What to produce.
Quote exactly, and only, the lines from the one containing "BUTTON3 pin SIG: D9 -> D5" through the end of the material below. Skip pictures.

▬▬▬

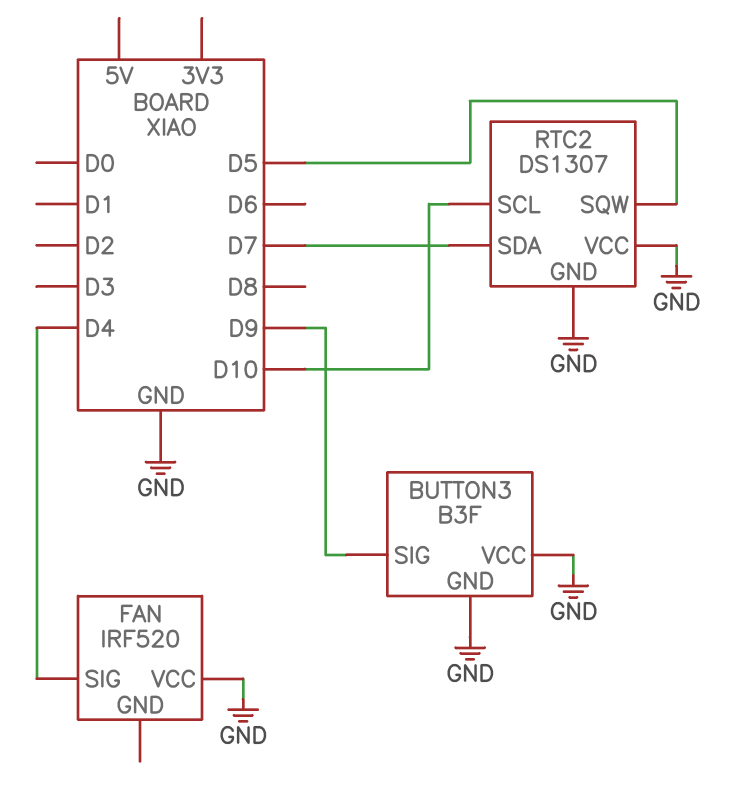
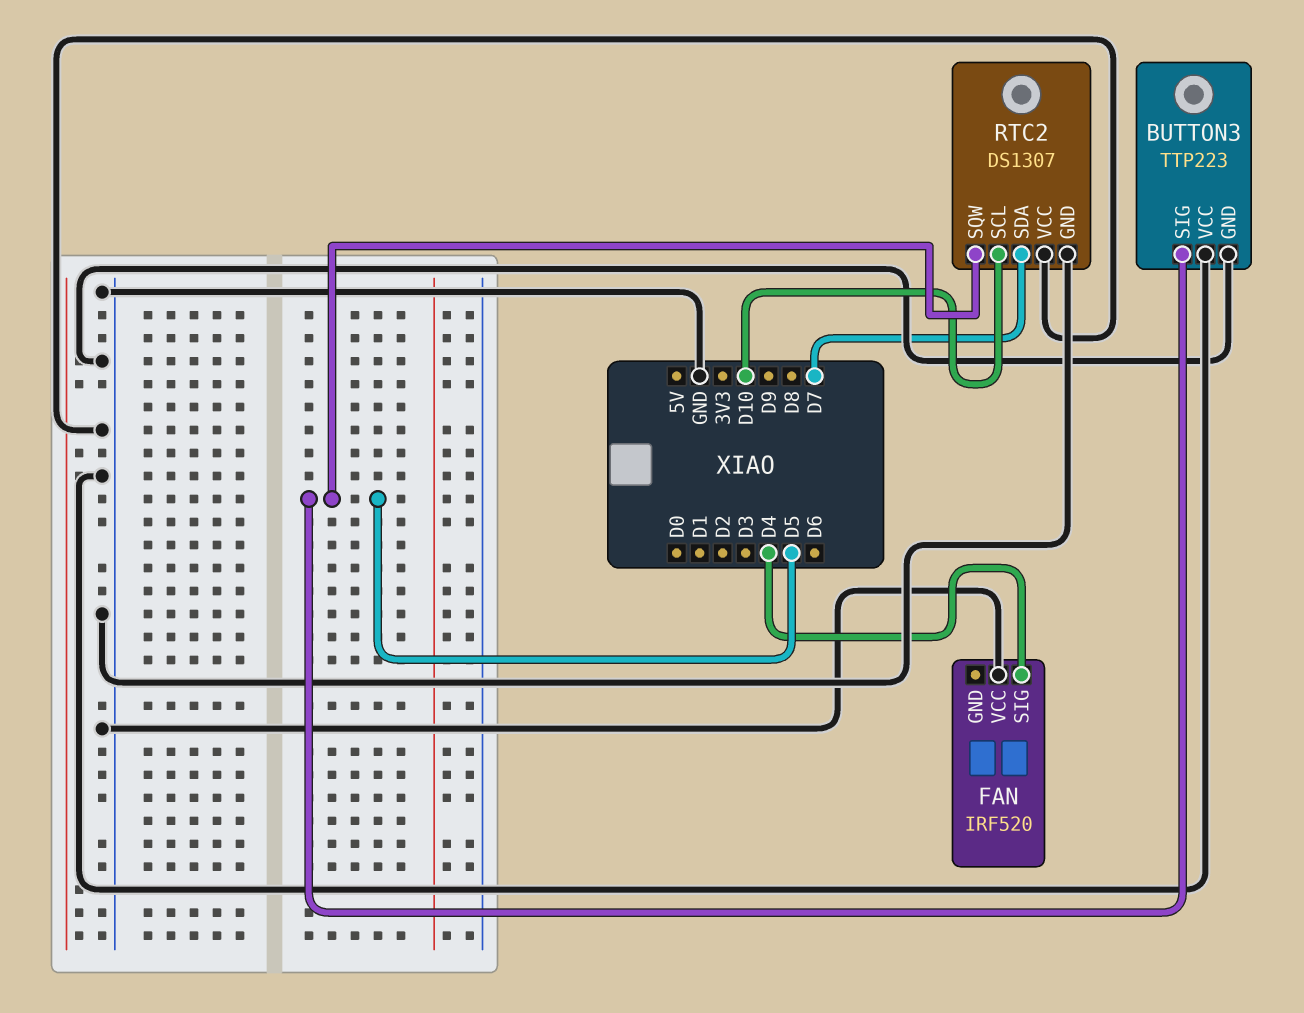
BUTTON3: B3F -> TTP223
BUTTON3 pin SIG: D9 -> D5

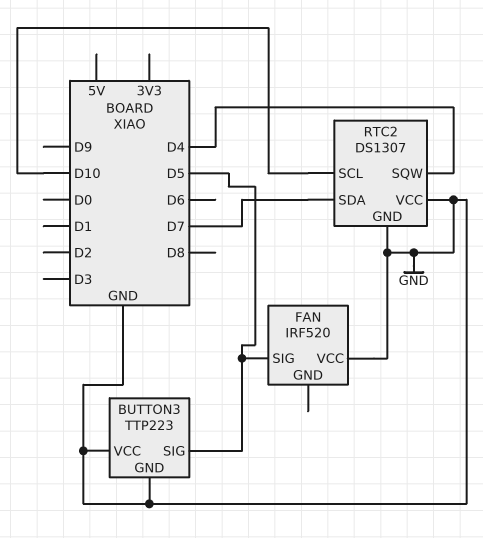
FAN pin SIG: D4 -> D5
RTC2 pin SQW: D5 -> D4

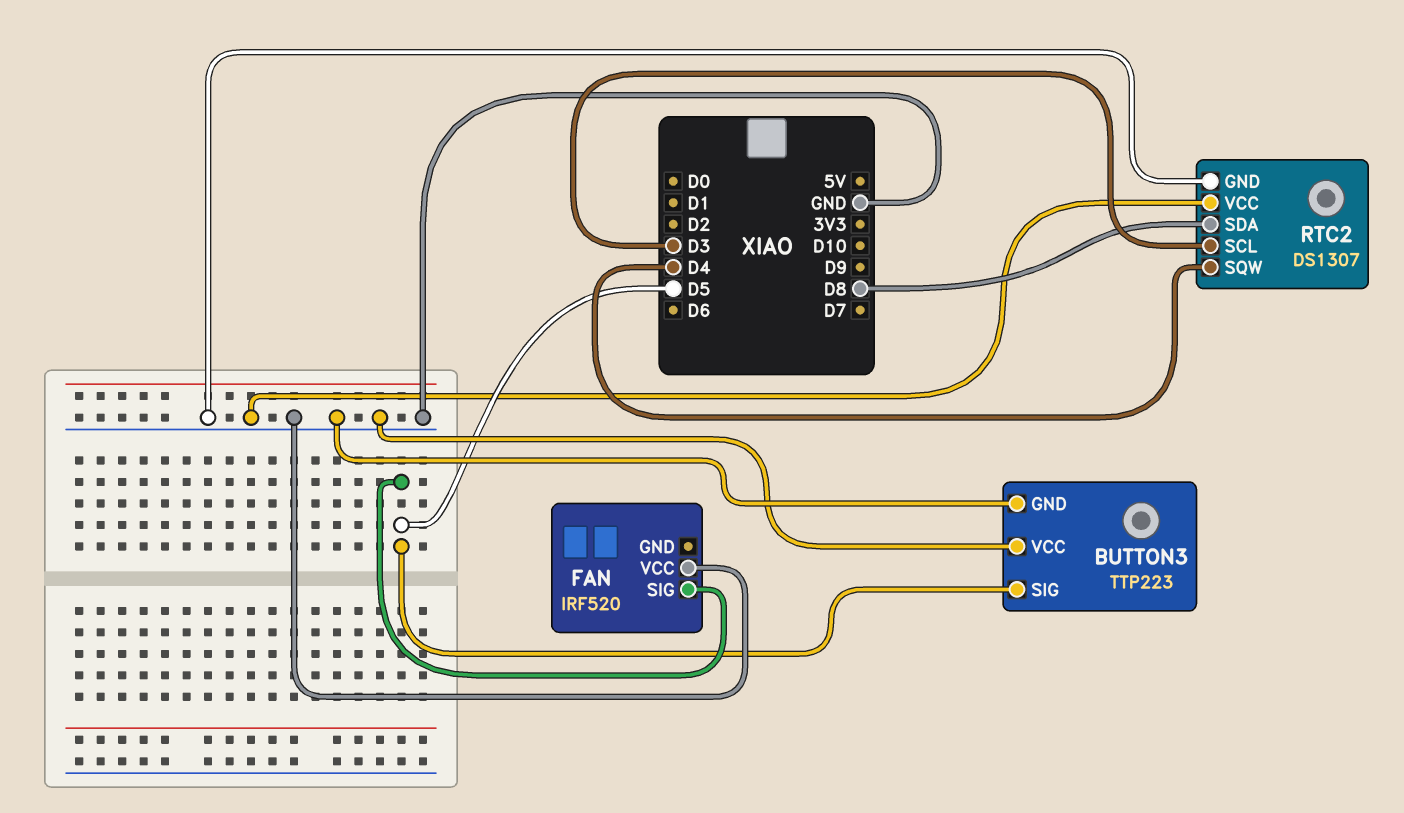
RTC2 pin SCL: D10 -> D3
RTC2 pin SDA: D7 -> D8

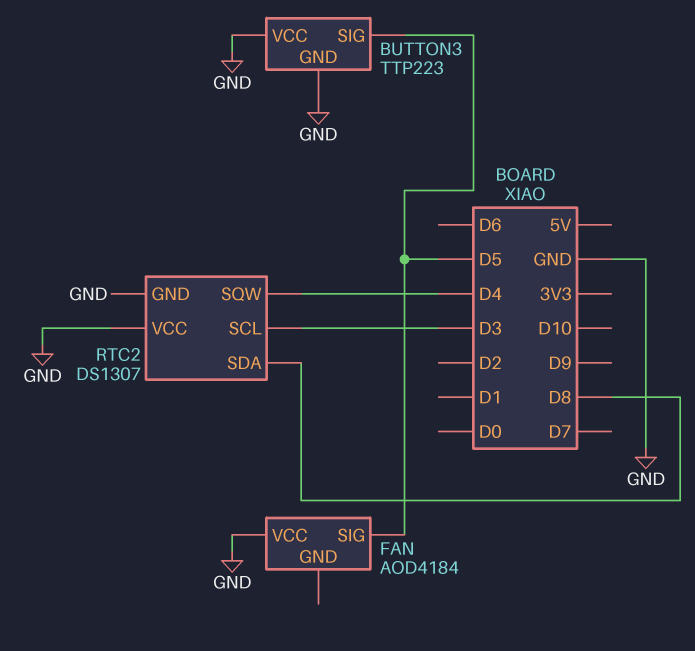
FAN: IRF520 -> AOD4184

▬▬▬

Answer.
BUTTON3 pin SIG: D9 -> D5

FAN pin SIG: D4 -> D5
RTC2 pin SQW: D5 -> D4

RTC2 pin SCL: D10 -> D3
RTC2 pin SDA: D7 -> D8

FAN: IRF520 -> AOD4184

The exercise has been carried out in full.